Data to examine START
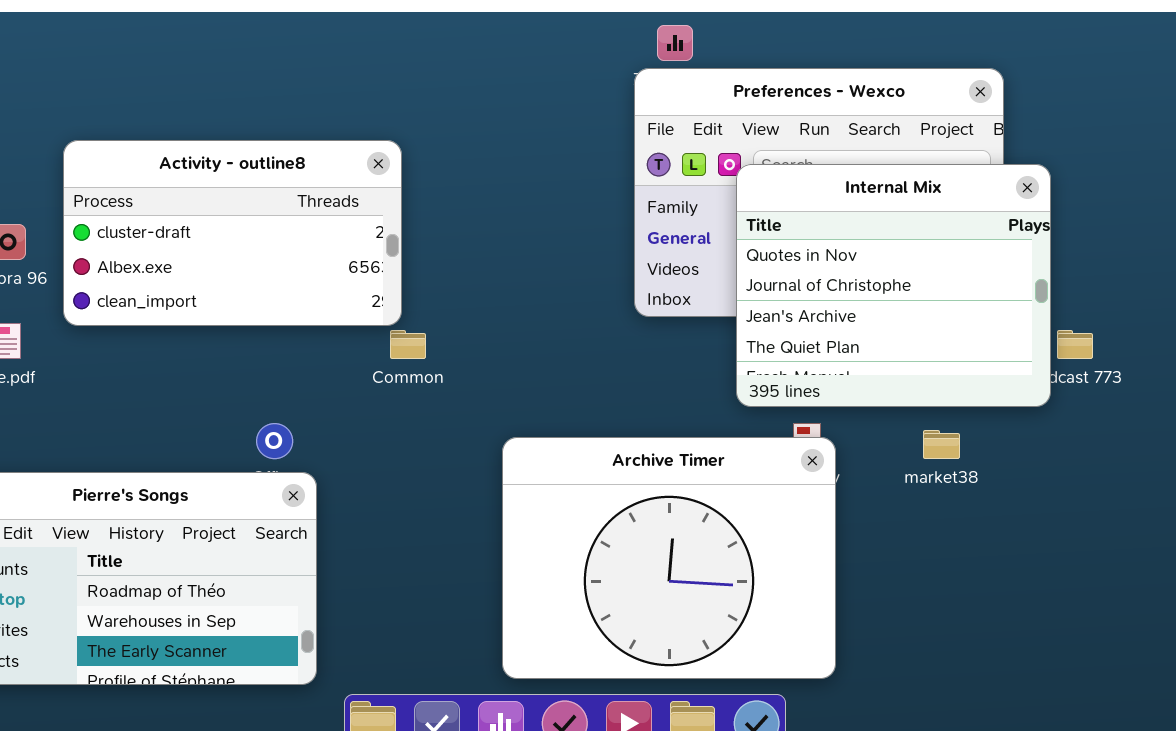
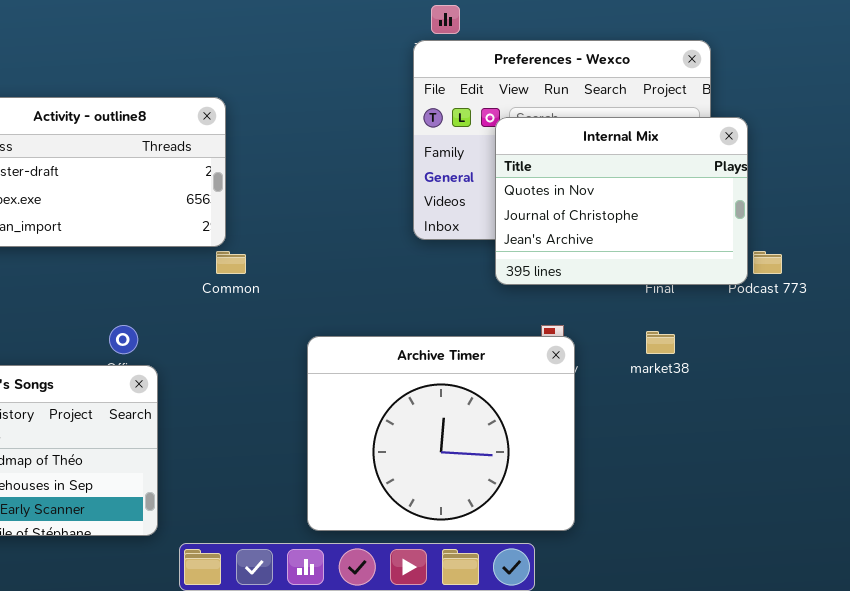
Internal Mix: [736,164,1051,407] -> [495,117,748,285], resized

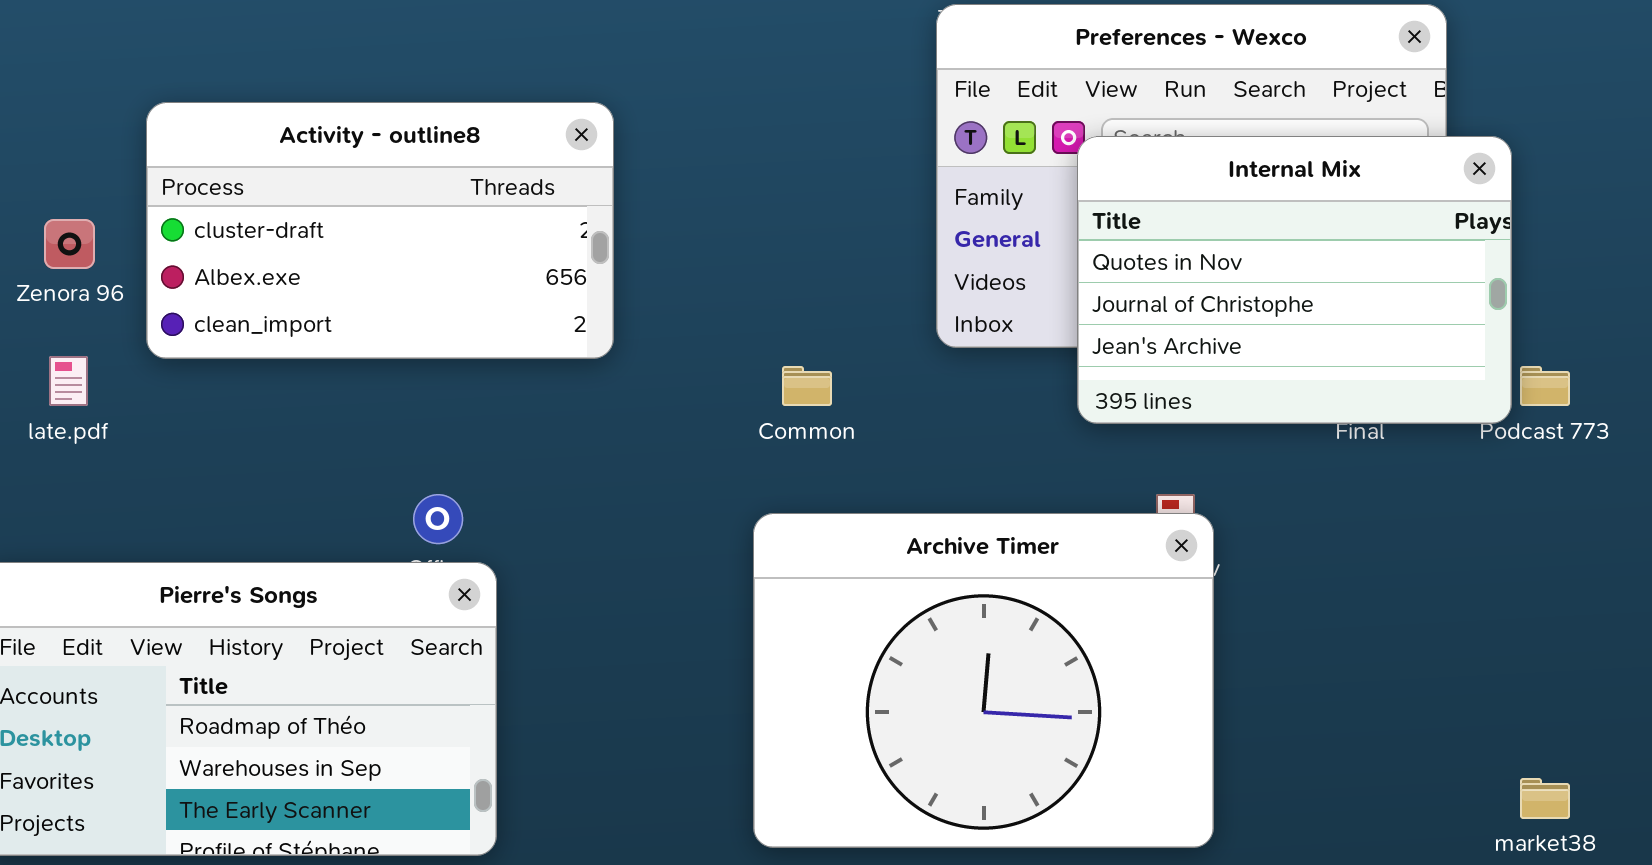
Common: [216,251,246,274] -> [782,366,832,406], moved
market38: [646,331,675,354] -> [1520,778,1570,819], moved

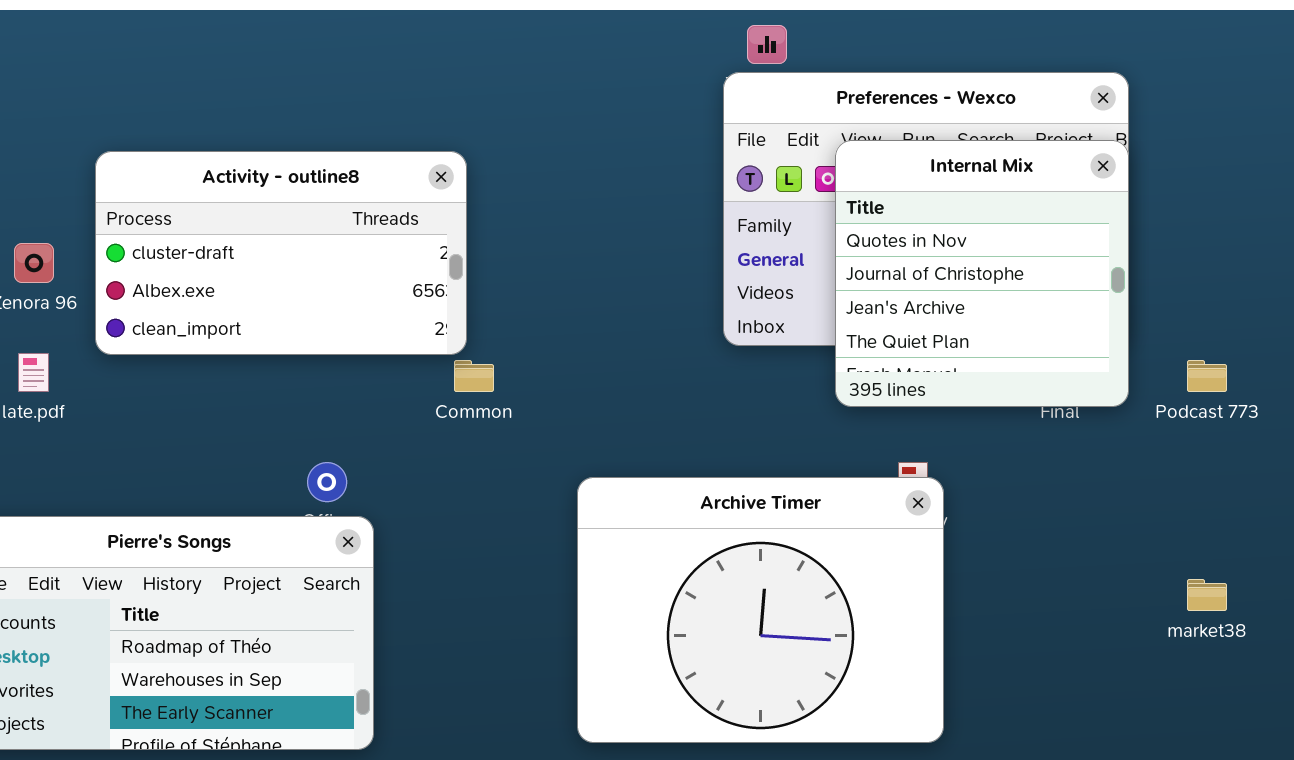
Internal Mix: [1077,136,1512,424] -> [835,140,1129,407], resized
Common: [782,366,832,406] -> [454,360,494,392], moved
market38: [1520,778,1570,819] -> [1187,579,1227,611], moved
Data to examine END
Retype the listing above exactly as it appears, omitting the pictures.

Internal Mix: [736,164,1051,407] -> [495,117,748,285], resized

Common: [216,251,246,274] -> [782,366,832,406], moved
market38: [646,331,675,354] -> [1520,778,1570,819], moved

Internal Mix: [1077,136,1512,424] -> [835,140,1129,407], resized
Common: [782,366,832,406] -> [454,360,494,392], moved
market38: [1520,778,1570,819] -> [1187,579,1227,611], moved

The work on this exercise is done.